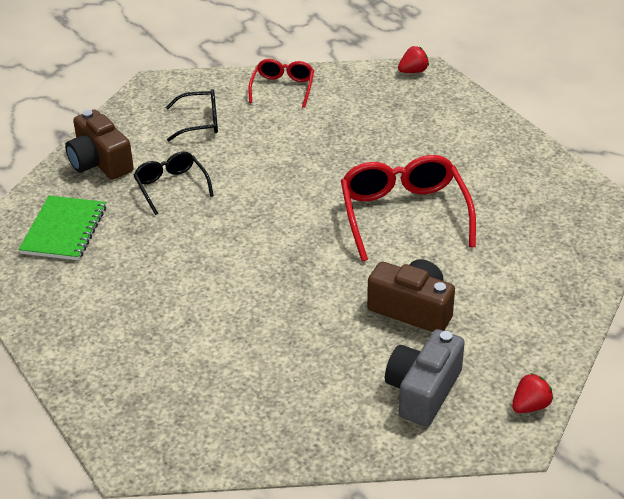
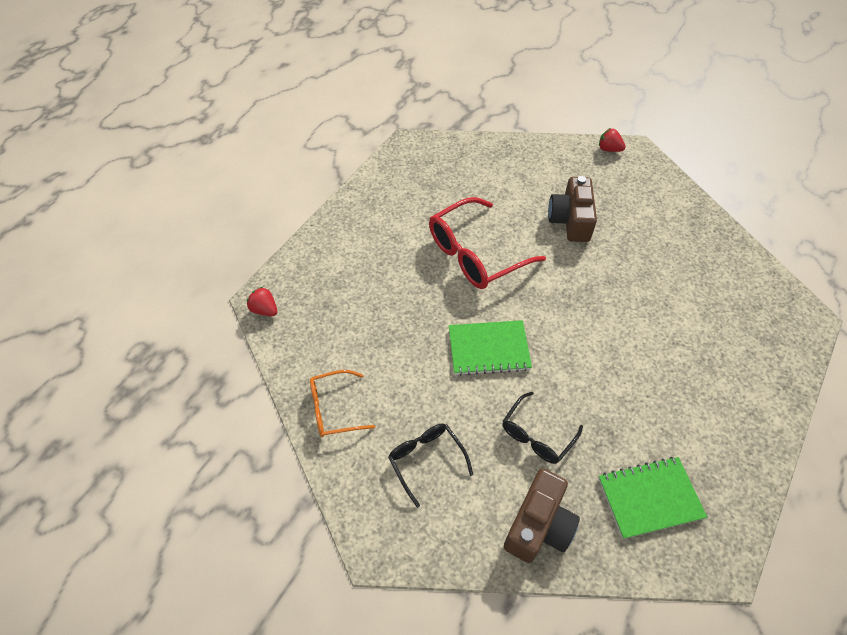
camera: 115 degrees left, 15 degrees up
(278, 186) = (488, 349): none -> green notebook
(283, 88) = (334, 409): red glasses -> orange glasses
(423, 391) = (635, 195): grey camera -> none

== == ==

## TASK REQUIREMENTS:
Put each line of the listing above into the copy exactly, dropping the pictures.

## TASK RESPONSE:
camera: 115 degrees left, 15 degrees up
(278, 186) = (488, 349): none -> green notebook
(283, 88) = (334, 409): red glasses -> orange glasses
(423, 391) = (635, 195): grey camera -> none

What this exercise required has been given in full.